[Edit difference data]
==============================

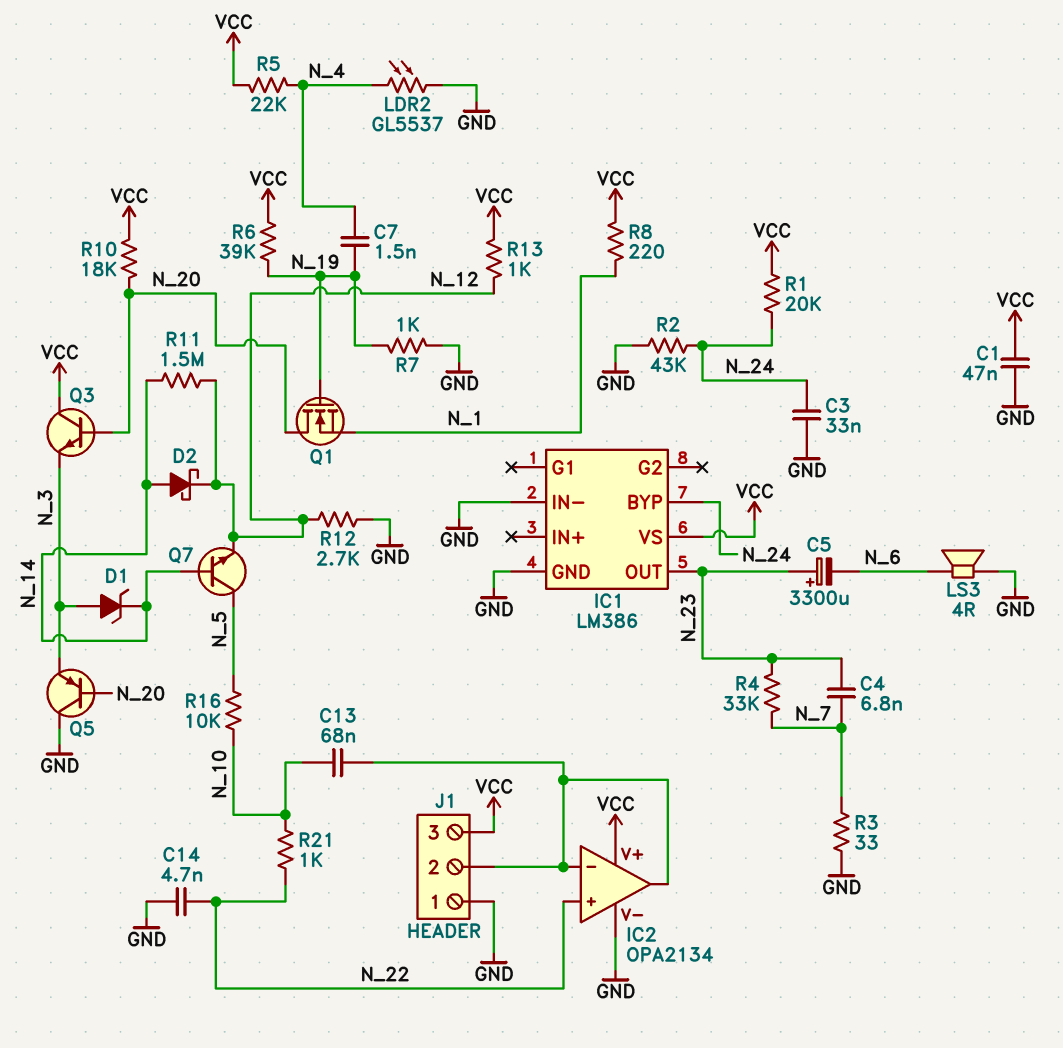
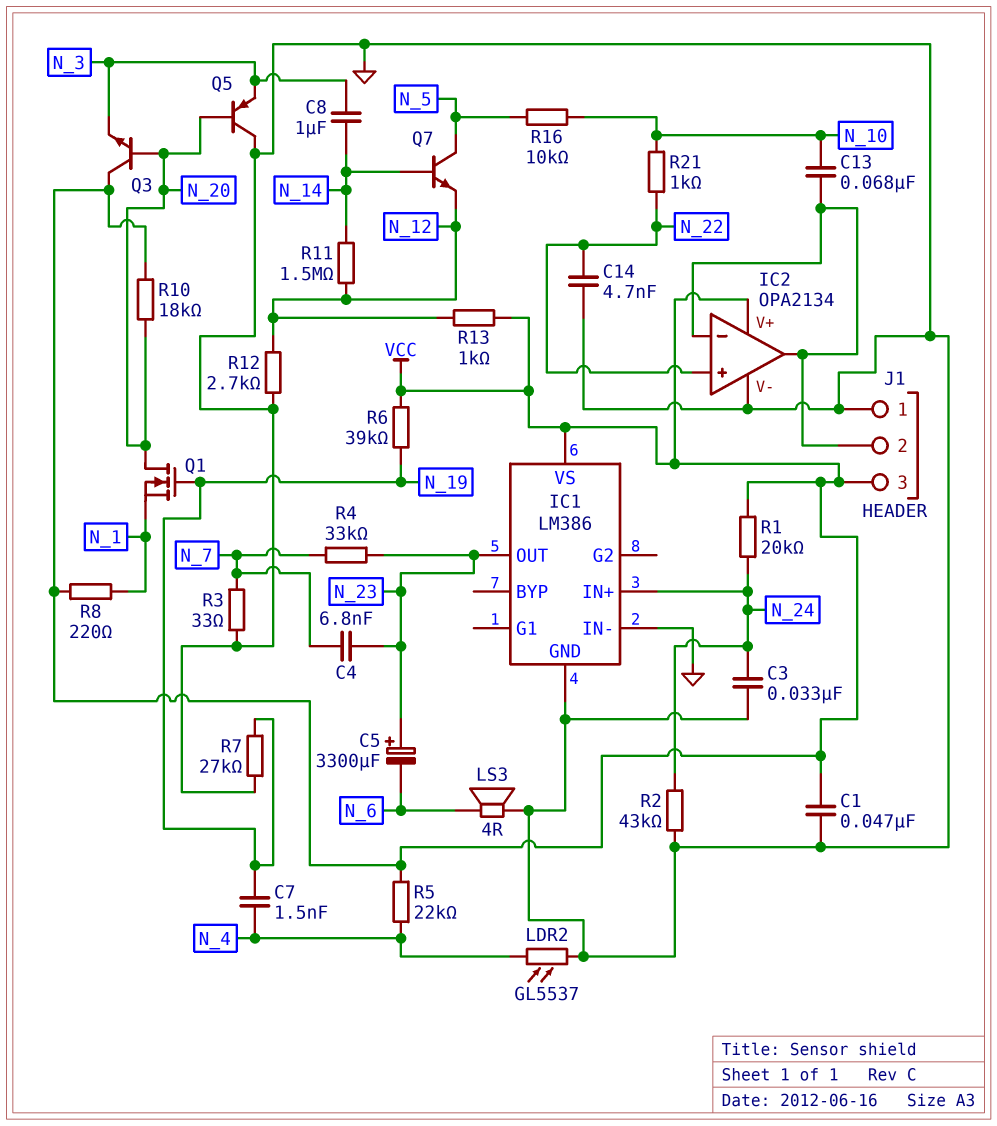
C8: none -> 1uF (N_3, N_14)
D1: zener (A N_3, K N_14) -> none
D2: schottky (A N_14, K N_12) -> none
IC1 pin BYP: N_24 -> none
IC1 pin IN+: none -> N_24
R7: 1k (GND, N_19) -> 27k (GND, N_19)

==============================

** WHAT IS EXPECTED **
The answer must be a single number: how many lines of the data include the string "none".

** ANSWER TO THE PROBLEM **
5